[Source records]
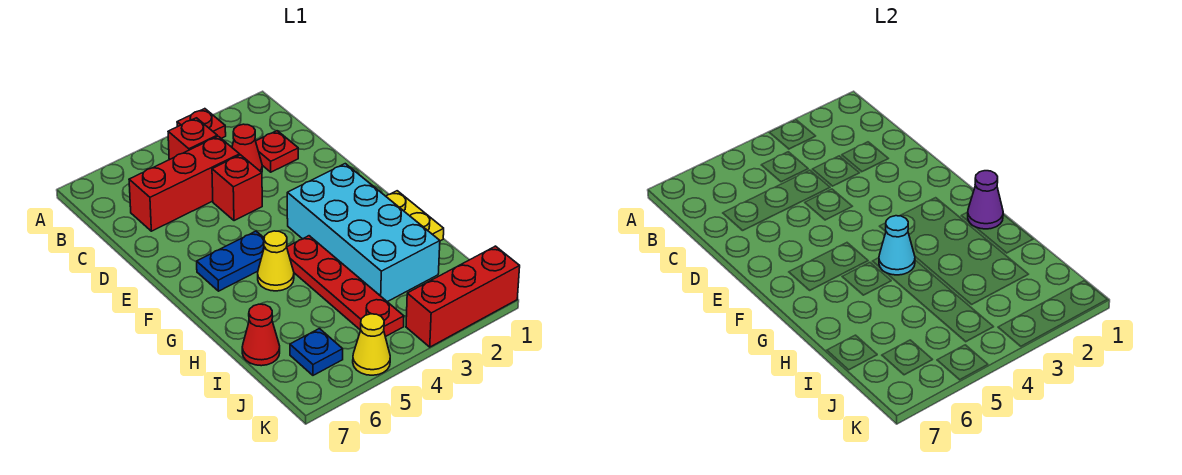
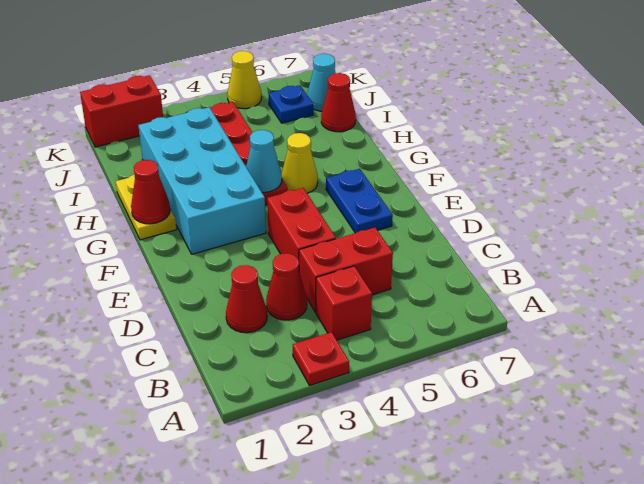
red plate C2 level 1 -> red cone C2 level 1
red brick C4:C6 level 1 -> red brick C4:C5 level 1
red brick D4 level 1 -> red brick D4:E4 level 1
blue plate F5:F6 level 1 -> blue plate E6:F6 level 1
purple cone G1 level 2 -> red cone G1 level 2
none -> cyan cone J7 level 1
red brick K1:K3 level 1 -> red brick K1:K2 level 1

Problem requirements:
What you give back should match the entries above exactly, except that pictures are dropped.

Answer space:
red plate C2 level 1 -> red cone C2 level 1
red brick C4:C6 level 1 -> red brick C4:C5 level 1
red brick D4 level 1 -> red brick D4:E4 level 1
blue plate F5:F6 level 1 -> blue plate E6:F6 level 1
purple cone G1 level 2 -> red cone G1 level 2
none -> cyan cone J7 level 1
red brick K1:K3 level 1 -> red brick K1:K2 level 1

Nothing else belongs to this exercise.